*** Block opens ***

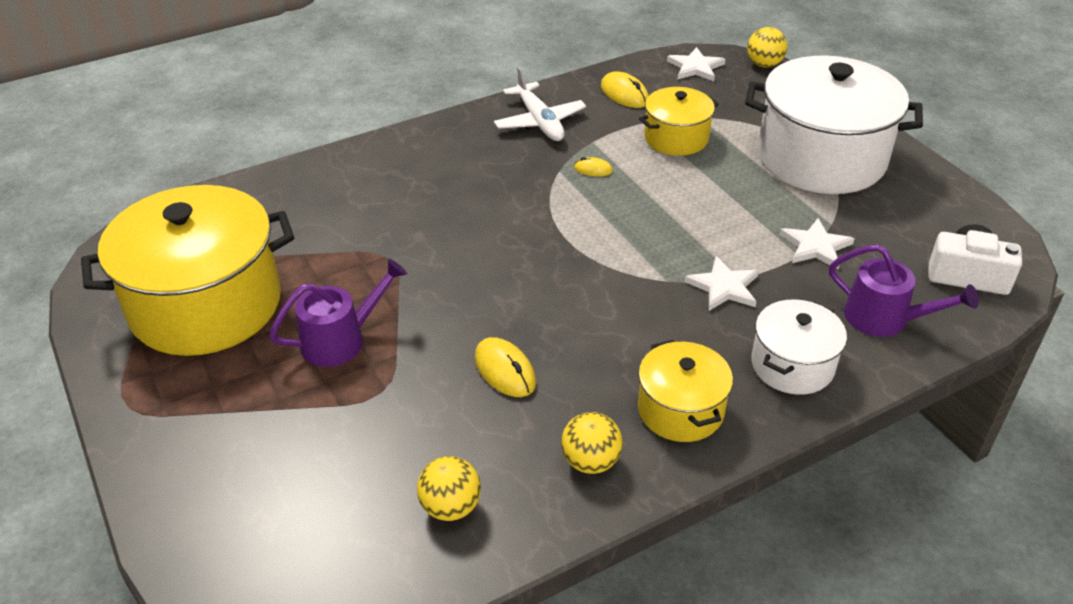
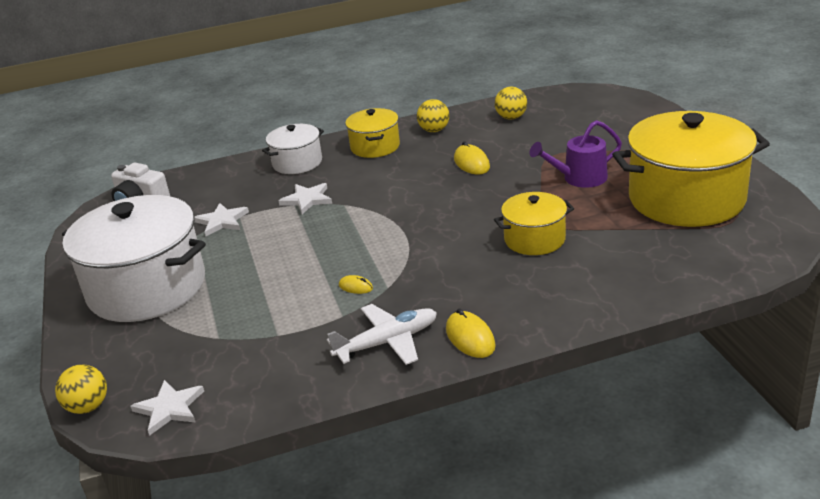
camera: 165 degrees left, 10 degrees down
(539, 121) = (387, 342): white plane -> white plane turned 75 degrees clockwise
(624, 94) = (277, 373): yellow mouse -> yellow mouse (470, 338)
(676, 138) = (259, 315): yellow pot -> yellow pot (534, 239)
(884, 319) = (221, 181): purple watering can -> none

*** Block closes ***

Directions: Images stay out, but the rest of the data above must be repeated exactly.

Answer section:
camera: 165 degrees left, 10 degrees down
(539, 121) = (387, 342): white plane -> white plane turned 75 degrees clockwise
(624, 94) = (277, 373): yellow mouse -> yellow mouse (470, 338)
(676, 138) = (259, 315): yellow pot -> yellow pot (534, 239)
(884, 319) = (221, 181): purple watering can -> none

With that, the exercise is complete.